» **PROBLEM DESCRIPTION**
Reproduce only the lines of the material below that start at the line containing "R11: 220 (N22, U3/QA) -> 150 (N22, U3/QA)" and stop at the line containing "IC30: XOR 74HC86". Keep both end lines.
↓
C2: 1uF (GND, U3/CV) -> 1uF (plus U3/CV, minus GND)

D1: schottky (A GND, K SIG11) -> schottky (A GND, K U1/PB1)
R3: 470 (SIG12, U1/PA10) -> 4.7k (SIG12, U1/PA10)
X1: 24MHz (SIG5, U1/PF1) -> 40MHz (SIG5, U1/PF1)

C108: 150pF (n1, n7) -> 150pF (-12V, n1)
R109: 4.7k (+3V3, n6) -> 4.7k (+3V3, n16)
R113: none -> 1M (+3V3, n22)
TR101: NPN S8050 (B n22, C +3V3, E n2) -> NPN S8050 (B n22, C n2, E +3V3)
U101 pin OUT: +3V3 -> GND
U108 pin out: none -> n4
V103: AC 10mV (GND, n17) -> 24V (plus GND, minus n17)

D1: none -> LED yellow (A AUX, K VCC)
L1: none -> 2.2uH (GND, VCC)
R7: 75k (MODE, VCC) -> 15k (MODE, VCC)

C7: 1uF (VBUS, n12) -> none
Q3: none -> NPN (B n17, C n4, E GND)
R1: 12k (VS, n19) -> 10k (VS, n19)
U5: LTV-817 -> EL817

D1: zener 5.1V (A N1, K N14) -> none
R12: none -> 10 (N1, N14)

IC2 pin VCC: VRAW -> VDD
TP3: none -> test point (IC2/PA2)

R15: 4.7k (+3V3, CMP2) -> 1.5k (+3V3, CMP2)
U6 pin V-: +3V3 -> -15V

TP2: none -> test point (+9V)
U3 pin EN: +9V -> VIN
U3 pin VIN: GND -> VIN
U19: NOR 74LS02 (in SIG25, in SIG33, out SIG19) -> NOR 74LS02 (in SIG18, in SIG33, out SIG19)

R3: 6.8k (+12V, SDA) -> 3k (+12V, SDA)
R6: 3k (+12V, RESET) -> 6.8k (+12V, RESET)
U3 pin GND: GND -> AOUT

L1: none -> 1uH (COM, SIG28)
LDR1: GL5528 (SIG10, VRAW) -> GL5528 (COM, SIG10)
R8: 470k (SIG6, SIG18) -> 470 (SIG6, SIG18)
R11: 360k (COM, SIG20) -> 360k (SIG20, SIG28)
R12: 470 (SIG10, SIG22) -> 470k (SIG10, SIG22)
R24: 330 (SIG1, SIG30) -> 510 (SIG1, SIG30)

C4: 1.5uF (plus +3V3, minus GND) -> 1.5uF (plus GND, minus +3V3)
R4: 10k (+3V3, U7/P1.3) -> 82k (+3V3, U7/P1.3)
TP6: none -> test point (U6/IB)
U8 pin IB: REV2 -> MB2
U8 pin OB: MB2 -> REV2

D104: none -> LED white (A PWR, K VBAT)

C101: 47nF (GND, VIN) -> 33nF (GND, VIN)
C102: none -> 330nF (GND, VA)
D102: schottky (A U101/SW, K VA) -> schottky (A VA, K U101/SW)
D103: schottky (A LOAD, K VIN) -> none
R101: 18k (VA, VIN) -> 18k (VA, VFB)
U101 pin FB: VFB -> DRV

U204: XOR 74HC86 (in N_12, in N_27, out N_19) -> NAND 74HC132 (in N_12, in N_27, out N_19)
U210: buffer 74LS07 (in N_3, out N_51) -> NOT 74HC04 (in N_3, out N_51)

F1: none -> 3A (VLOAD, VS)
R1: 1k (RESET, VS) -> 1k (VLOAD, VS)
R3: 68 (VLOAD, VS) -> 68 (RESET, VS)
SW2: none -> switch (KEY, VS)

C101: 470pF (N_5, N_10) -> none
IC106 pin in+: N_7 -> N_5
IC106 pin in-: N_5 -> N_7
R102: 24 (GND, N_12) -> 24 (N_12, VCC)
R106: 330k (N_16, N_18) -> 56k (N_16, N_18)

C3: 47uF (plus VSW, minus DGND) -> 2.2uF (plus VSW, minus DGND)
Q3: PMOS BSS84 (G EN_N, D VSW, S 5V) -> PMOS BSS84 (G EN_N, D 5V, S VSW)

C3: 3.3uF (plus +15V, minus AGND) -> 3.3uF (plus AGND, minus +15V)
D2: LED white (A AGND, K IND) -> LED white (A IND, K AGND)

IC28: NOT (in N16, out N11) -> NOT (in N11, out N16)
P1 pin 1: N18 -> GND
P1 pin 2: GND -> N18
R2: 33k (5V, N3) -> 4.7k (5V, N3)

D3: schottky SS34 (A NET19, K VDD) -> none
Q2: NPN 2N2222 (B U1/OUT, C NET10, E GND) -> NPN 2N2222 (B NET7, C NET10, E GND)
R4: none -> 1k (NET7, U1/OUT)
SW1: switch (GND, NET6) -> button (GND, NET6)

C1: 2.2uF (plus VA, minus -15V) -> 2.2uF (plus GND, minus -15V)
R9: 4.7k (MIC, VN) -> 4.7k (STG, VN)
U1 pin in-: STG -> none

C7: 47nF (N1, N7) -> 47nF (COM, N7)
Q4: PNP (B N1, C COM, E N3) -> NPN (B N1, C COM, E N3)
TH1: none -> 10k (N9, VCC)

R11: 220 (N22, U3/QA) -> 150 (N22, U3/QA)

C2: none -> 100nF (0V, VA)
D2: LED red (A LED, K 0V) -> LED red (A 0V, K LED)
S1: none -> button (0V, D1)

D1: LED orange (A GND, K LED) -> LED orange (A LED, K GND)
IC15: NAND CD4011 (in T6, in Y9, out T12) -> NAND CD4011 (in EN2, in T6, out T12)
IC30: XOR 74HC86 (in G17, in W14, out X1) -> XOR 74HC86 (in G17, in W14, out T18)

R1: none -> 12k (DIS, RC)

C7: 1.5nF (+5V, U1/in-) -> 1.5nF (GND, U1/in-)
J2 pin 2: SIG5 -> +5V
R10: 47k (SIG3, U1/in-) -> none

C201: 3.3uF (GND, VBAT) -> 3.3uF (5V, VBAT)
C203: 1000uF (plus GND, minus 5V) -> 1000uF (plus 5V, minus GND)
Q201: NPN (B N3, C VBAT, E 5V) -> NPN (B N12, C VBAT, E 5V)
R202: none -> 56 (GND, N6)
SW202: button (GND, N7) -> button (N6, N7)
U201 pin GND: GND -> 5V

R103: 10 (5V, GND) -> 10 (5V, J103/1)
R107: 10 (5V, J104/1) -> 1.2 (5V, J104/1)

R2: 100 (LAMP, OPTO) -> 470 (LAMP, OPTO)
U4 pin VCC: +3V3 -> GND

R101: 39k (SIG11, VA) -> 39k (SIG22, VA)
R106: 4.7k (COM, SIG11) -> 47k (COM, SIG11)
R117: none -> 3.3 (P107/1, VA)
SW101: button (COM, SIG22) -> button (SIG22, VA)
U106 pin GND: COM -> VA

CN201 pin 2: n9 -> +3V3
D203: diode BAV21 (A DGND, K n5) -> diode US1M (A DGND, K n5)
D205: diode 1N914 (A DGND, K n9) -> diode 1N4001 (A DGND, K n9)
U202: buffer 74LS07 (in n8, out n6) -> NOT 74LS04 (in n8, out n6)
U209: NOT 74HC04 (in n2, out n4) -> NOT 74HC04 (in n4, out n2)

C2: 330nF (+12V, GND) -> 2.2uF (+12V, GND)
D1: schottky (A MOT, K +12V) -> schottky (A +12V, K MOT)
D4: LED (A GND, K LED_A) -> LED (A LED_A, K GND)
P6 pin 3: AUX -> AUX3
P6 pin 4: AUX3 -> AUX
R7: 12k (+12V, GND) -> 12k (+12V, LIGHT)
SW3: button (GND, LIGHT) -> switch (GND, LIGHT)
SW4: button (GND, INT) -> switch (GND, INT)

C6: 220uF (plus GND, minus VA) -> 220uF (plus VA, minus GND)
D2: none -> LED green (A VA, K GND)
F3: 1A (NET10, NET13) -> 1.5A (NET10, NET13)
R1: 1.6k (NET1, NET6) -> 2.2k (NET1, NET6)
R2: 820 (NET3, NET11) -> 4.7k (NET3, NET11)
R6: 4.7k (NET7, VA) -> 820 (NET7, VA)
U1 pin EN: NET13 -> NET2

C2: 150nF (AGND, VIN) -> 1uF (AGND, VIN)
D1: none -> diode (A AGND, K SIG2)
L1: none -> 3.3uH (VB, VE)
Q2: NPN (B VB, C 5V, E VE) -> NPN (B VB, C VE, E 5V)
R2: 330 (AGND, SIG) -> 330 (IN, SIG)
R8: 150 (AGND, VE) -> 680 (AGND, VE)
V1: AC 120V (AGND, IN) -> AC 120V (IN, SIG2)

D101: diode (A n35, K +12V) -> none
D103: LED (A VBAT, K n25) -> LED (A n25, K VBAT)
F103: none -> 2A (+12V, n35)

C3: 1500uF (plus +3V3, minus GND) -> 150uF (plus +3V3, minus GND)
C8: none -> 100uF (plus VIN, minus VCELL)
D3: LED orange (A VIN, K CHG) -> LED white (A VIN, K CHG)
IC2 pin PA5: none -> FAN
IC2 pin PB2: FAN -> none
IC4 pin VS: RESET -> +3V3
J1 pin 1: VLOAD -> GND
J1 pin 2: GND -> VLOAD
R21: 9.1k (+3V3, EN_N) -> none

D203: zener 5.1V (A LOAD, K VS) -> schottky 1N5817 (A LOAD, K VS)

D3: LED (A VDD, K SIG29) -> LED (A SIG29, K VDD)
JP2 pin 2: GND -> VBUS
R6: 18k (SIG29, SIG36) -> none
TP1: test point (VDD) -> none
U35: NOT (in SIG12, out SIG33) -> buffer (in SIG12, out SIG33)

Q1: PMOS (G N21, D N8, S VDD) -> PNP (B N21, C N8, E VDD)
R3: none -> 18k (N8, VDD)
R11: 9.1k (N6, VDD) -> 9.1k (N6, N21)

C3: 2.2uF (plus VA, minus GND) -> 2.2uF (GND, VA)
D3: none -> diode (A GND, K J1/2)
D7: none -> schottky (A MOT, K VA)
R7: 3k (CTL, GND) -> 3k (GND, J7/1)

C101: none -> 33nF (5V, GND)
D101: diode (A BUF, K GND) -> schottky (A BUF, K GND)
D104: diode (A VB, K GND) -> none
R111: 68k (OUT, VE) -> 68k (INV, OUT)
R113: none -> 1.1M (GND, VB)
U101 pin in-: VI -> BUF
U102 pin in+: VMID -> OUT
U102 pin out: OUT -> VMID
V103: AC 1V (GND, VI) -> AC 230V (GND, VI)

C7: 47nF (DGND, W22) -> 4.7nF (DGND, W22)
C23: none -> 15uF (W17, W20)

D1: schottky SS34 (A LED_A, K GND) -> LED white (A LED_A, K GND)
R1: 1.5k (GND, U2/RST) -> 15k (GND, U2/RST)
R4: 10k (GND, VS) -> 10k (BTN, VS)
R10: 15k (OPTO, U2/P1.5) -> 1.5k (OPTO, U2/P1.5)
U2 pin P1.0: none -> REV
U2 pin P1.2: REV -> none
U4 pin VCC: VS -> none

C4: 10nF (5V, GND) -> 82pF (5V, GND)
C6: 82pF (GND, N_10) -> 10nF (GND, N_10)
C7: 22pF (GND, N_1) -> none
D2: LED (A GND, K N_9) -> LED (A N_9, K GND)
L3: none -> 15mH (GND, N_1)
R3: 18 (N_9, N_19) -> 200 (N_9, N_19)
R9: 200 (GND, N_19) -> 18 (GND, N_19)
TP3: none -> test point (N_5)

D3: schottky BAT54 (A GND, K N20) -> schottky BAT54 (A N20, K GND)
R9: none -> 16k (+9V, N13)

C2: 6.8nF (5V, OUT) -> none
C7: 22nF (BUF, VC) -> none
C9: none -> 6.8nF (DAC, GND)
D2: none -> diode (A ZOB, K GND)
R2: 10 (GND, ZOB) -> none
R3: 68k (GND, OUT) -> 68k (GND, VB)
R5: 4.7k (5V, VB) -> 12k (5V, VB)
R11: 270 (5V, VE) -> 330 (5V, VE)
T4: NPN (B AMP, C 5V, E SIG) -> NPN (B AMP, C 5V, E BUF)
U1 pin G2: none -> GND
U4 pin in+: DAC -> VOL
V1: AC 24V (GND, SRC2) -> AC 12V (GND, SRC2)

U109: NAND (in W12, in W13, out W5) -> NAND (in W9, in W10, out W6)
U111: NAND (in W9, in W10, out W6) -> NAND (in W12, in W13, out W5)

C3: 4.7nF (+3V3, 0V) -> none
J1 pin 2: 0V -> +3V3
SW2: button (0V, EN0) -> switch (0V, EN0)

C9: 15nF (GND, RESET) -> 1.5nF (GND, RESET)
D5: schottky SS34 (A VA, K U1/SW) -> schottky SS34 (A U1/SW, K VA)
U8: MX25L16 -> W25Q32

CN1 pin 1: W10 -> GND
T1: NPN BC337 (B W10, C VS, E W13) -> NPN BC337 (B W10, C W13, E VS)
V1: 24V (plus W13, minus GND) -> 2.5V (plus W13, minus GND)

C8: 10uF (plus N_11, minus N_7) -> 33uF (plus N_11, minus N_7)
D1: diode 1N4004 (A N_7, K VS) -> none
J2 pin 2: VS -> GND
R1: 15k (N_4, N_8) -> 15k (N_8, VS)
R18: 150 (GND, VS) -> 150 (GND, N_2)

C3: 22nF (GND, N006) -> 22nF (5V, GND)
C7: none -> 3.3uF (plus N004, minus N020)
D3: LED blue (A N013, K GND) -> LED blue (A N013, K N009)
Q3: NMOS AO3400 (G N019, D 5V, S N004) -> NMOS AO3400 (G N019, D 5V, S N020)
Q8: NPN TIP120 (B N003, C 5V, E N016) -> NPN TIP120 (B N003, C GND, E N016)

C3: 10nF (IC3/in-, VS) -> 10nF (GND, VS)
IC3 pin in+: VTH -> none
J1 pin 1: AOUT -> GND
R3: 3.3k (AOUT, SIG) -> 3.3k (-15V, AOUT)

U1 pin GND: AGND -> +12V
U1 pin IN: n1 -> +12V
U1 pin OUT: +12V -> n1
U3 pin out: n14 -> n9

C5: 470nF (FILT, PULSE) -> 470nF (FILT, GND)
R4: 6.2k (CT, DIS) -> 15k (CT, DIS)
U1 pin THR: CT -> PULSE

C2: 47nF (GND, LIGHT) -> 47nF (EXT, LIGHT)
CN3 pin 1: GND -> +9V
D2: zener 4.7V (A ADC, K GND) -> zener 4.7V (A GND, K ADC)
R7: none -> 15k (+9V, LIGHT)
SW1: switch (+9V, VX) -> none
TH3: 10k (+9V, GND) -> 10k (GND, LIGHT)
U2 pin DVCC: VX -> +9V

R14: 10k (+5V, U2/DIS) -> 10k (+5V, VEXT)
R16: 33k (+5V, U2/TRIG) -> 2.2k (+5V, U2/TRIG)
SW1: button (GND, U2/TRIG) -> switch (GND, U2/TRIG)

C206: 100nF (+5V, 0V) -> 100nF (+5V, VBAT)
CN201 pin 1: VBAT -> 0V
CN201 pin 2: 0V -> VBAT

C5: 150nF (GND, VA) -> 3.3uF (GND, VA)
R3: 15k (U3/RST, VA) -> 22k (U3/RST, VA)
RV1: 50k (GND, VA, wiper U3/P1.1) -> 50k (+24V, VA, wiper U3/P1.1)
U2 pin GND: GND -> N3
↑
» **EXERCISE SOLUTION**
R11: 220 (N22, U3/QA) -> 150 (N22, U3/QA)

C2: none -> 100nF (0V, VA)
D2: LED red (A LED, K 0V) -> LED red (A 0V, K LED)
S1: none -> button (0V, D1)

D1: LED orange (A GND, K LED) -> LED orange (A LED, K GND)
IC15: NAND CD4011 (in T6, in Y9, out T12) -> NAND CD4011 (in EN2, in T6, out T12)
IC30: XOR 74HC86 (in G17, in W14, out X1) -> XOR 74HC86 (in G17, in W14, out T18)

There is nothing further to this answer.